* [Your goal] The data must be returned exactly. No line may be left out.

* [Data extract]

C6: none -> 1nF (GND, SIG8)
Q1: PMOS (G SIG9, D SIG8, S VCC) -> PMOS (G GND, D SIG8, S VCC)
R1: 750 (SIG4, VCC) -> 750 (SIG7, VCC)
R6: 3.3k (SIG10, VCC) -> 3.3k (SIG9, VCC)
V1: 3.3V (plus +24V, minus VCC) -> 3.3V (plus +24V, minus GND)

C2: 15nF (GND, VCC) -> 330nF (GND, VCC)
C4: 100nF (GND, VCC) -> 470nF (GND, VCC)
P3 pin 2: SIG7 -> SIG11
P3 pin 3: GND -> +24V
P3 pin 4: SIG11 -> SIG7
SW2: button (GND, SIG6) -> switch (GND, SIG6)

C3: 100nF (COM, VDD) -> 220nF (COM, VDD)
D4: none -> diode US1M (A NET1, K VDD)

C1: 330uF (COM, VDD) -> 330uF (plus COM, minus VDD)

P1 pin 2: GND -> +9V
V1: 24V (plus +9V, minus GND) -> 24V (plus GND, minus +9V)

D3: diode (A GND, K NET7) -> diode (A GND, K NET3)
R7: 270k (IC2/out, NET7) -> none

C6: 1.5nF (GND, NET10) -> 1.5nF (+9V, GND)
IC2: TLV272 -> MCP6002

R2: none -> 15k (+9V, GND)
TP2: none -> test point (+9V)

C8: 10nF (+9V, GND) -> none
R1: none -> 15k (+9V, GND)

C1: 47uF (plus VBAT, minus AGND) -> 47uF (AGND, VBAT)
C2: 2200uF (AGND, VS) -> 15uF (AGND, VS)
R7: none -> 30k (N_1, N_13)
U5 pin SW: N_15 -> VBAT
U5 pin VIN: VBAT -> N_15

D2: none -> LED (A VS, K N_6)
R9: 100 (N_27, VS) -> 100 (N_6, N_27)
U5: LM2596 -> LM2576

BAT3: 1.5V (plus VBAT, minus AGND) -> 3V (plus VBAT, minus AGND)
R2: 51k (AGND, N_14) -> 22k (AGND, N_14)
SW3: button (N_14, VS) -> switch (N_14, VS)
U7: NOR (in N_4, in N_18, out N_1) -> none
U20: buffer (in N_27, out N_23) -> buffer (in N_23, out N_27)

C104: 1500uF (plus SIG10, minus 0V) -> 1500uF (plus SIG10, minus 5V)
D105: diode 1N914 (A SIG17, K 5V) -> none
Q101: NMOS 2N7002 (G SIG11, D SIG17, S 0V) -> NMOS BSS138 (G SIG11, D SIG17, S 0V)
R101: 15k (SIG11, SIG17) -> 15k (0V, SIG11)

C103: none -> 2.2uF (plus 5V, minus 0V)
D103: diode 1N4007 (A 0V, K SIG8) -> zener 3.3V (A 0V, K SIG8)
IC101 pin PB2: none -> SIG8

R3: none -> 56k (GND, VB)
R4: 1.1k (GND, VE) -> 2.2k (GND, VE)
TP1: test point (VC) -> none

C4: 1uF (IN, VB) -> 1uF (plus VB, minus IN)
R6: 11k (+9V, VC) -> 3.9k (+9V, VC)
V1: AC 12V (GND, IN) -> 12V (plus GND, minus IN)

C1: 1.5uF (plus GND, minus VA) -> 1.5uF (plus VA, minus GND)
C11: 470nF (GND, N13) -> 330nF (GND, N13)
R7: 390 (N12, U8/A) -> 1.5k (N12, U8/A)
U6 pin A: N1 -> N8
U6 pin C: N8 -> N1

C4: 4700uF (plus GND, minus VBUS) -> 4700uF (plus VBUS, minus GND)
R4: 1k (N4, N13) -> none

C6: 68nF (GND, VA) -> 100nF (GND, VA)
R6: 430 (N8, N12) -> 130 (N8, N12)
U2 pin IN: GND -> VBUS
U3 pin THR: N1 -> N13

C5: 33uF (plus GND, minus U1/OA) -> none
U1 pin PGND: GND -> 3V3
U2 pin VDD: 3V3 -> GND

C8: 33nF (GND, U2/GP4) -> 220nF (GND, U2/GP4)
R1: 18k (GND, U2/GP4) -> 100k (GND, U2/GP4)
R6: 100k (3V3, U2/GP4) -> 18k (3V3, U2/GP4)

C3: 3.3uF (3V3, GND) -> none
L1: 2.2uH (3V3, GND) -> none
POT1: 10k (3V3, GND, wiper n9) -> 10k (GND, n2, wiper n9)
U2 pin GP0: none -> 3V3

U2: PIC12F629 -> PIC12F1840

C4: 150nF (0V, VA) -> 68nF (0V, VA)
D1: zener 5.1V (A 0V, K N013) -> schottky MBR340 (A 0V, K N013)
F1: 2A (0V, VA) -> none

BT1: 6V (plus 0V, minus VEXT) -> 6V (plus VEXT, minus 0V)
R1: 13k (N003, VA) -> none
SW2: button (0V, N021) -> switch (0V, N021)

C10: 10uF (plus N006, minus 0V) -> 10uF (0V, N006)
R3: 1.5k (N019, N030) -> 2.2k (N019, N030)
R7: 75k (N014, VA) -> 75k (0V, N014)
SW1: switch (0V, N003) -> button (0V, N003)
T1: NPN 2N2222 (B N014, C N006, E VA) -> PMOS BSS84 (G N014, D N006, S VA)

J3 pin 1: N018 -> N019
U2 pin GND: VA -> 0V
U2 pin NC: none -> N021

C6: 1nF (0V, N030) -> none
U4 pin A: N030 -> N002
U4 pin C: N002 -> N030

* [Exercise output]
C6: none -> 1nF (GND, SIG8)
Q1: PMOS (G SIG9, D SIG8, S VCC) -> PMOS (G GND, D SIG8, S VCC)
R1: 750 (SIG4, VCC) -> 750 (SIG7, VCC)
R6: 3.3k (SIG10, VCC) -> 3.3k (SIG9, VCC)
V1: 3.3V (plus +24V, minus VCC) -> 3.3V (plus +24V, minus GND)

C2: 15nF (GND, VCC) -> 330nF (GND, VCC)
C4: 100nF (GND, VCC) -> 470nF (GND, VCC)
P3 pin 2: SIG7 -> SIG11
P3 pin 3: GND -> +24V
P3 pin 4: SIG11 -> SIG7
SW2: button (GND, SIG6) -> switch (GND, SIG6)

C3: 100nF (COM, VDD) -> 220nF (COM, VDD)
D4: none -> diode US1M (A NET1, K VDD)

C1: 330uF (COM, VDD) -> 330uF (plus COM, minus VDD)

P1 pin 2: GND -> +9V
V1: 24V (plus +9V, minus GND) -> 24V (plus GND, minus +9V)

D3: diode (A GND, K NET7) -> diode (A GND, K NET3)
R7: 270k (IC2/out, NET7) -> none

C6: 1.5nF (GND, NET10) -> 1.5nF (+9V, GND)
IC2: TLV272 -> MCP6002

R2: none -> 15k (+9V, GND)
TP2: none -> test point (+9V)

C8: 10nF (+9V, GND) -> none
R1: none -> 15k (+9V, GND)

C1: 47uF (plus VBAT, minus AGND) -> 47uF (AGND, VBAT)
C2: 2200uF (AGND, VS) -> 15uF (AGND, VS)
R7: none -> 30k (N_1, N_13)
U5 pin SW: N_15 -> VBAT
U5 pin VIN: VBAT -> N_15

D2: none -> LED (A VS, K N_6)
R9: 100 (N_27, VS) -> 100 (N_6, N_27)
U5: LM2596 -> LM2576

BAT3: 1.5V (plus VBAT, minus AGND) -> 3V (plus VBAT, minus AGND)
R2: 51k (AGND, N_14) -> 22k (AGND, N_14)
SW3: button (N_14, VS) -> switch (N_14, VS)
U7: NOR (in N_4, in N_18, out N_1) -> none
U20: buffer (in N_27, out N_23) -> buffer (in N_23, out N_27)

C104: 1500uF (plus SIG10, minus 0V) -> 1500uF (plus SIG10, minus 5V)
D105: diode 1N914 (A SIG17, K 5V) -> none
Q101: NMOS 2N7002 (G SIG11, D SIG17, S 0V) -> NMOS BSS138 (G SIG11, D SIG17, S 0V)
R101: 15k (SIG11, SIG17) -> 15k (0V, SIG11)

C103: none -> 2.2uF (plus 5V, minus 0V)
D103: diode 1N4007 (A 0V, K SIG8) -> zener 3.3V (A 0V, K SIG8)
IC101 pin PB2: none -> SIG8

R3: none -> 56k (GND, VB)
R4: 1.1k (GND, VE) -> 2.2k (GND, VE)
TP1: test point (VC) -> none

C4: 1uF (IN, VB) -> 1uF (plus VB, minus IN)
R6: 11k (+9V, VC) -> 3.9k (+9V, VC)
V1: AC 12V (GND, IN) -> 12V (plus GND, minus IN)

C1: 1.5uF (plus GND, minus VA) -> 1.5uF (plus VA, minus GND)
C11: 470nF (GND, N13) -> 330nF (GND, N13)
R7: 390 (N12, U8/A) -> 1.5k (N12, U8/A)
U6 pin A: N1 -> N8
U6 pin C: N8 -> N1

C4: 4700uF (plus GND, minus VBUS) -> 4700uF (plus VBUS, minus GND)
R4: 1k (N4, N13) -> none

C6: 68nF (GND, VA) -> 100nF (GND, VA)
R6: 430 (N8, N12) -> 130 (N8, N12)
U2 pin IN: GND -> VBUS
U3 pin THR: N1 -> N13

C5: 33uF (plus GND, minus U1/OA) -> none
U1 pin PGND: GND -> 3V3
U2 pin VDD: 3V3 -> GND

C8: 33nF (GND, U2/GP4) -> 220nF (GND, U2/GP4)
R1: 18k (GND, U2/GP4) -> 100k (GND, U2/GP4)
R6: 100k (3V3, U2/GP4) -> 18k (3V3, U2/GP4)

C3: 3.3uF (3V3, GND) -> none
L1: 2.2uH (3V3, GND) -> none
POT1: 10k (3V3, GND, wiper n9) -> 10k (GND, n2, wiper n9)
U2 pin GP0: none -> 3V3

U2: PIC12F629 -> PIC12F1840

C4: 150nF (0V, VA) -> 68nF (0V, VA)
D1: zener 5.1V (A 0V, K N013) -> schottky MBR340 (A 0V, K N013)
F1: 2A (0V, VA) -> none

BT1: 6V (plus 0V, minus VEXT) -> 6V (plus VEXT, minus 0V)
R1: 13k (N003, VA) -> none
SW2: button (0V, N021) -> switch (0V, N021)

C10: 10uF (plus N006, minus 0V) -> 10uF (0V, N006)
R3: 1.5k (N019, N030) -> 2.2k (N019, N030)
R7: 75k (N014, VA) -> 75k (0V, N014)
SW1: switch (0V, N003) -> button (0V, N003)
T1: NPN 2N2222 (B N014, C N006, E VA) -> PMOS BSS84 (G N014, D N006, S VA)

J3 pin 1: N018 -> N019
U2 pin GND: VA -> 0V
U2 pin NC: none -> N021

C6: 1nF (0V, N030) -> none
U4 pin A: N030 -> N002
U4 pin C: N002 -> N030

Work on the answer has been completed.